Input data →
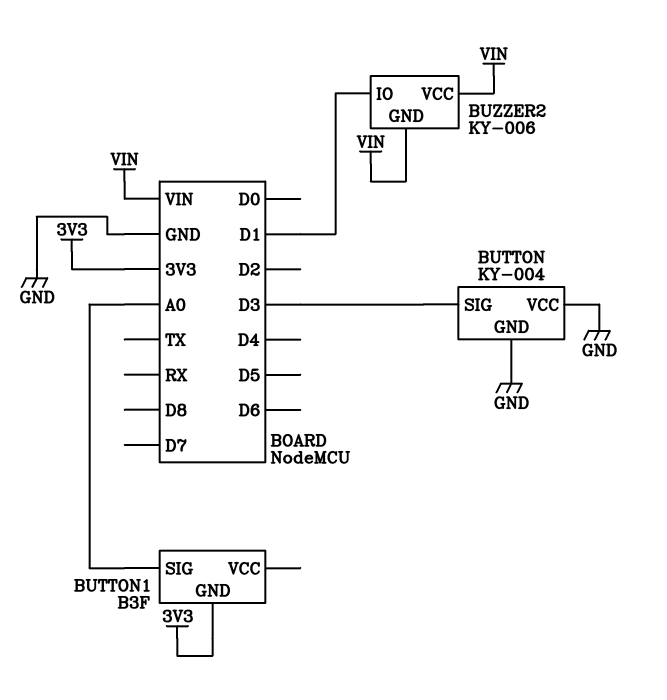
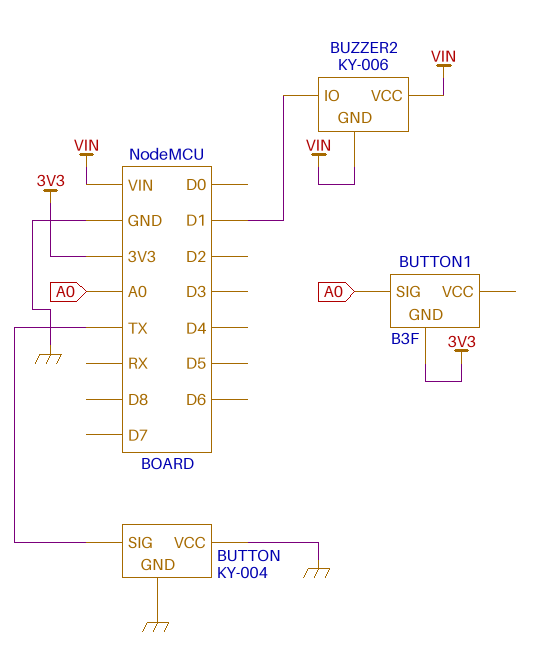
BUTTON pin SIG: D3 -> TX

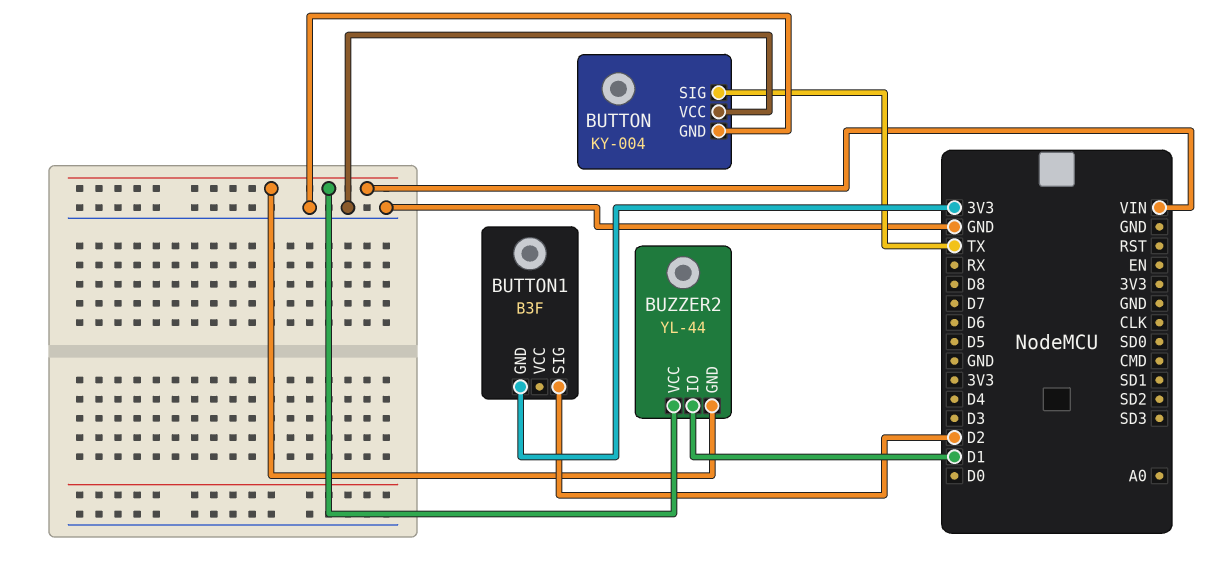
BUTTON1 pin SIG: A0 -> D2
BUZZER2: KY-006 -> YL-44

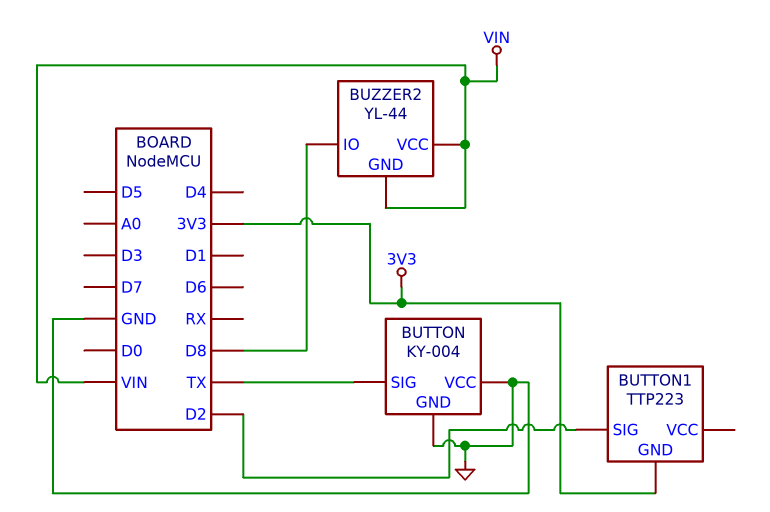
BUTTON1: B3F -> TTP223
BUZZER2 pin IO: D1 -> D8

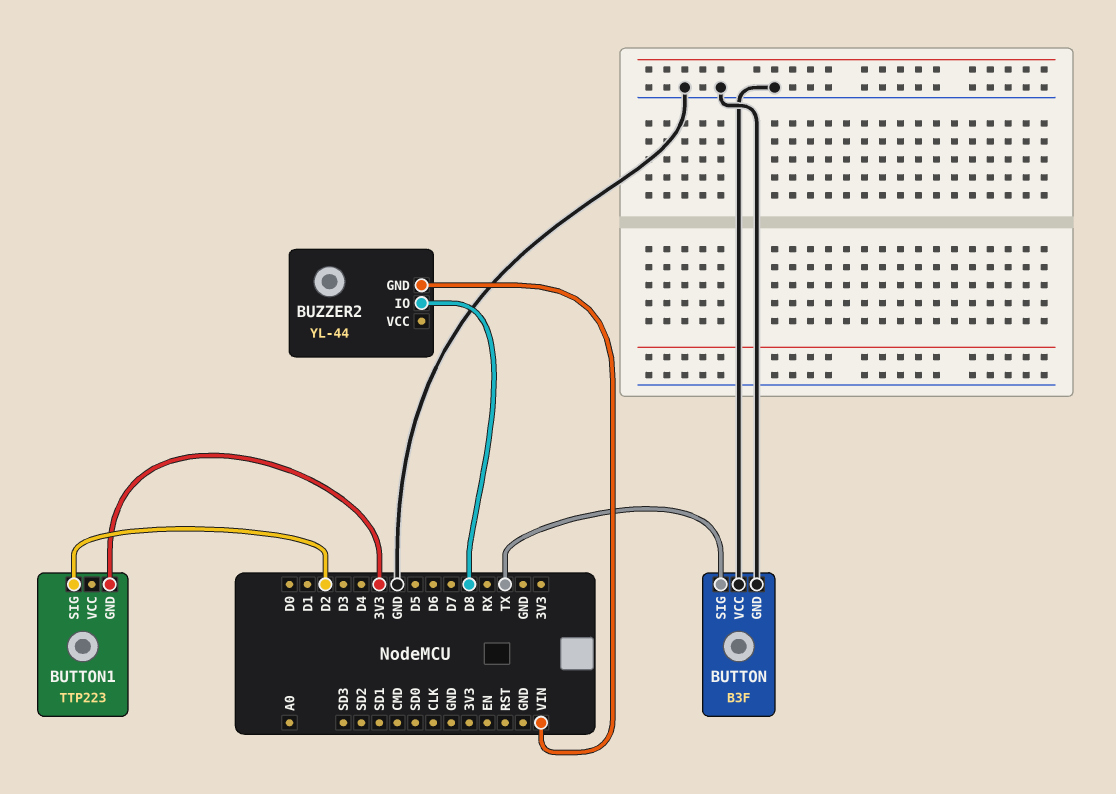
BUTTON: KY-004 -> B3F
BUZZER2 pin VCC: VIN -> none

Task to complete → Retype every entry exactly as written. Leave the pictures out.

Task solution →
BUTTON pin SIG: D3 -> TX

BUTTON1 pin SIG: A0 -> D2
BUZZER2: KY-006 -> YL-44

BUTTON1: B3F -> TTP223
BUZZER2 pin IO: D1 -> D8

BUTTON: KY-004 -> B3F
BUZZER2 pin VCC: VIN -> none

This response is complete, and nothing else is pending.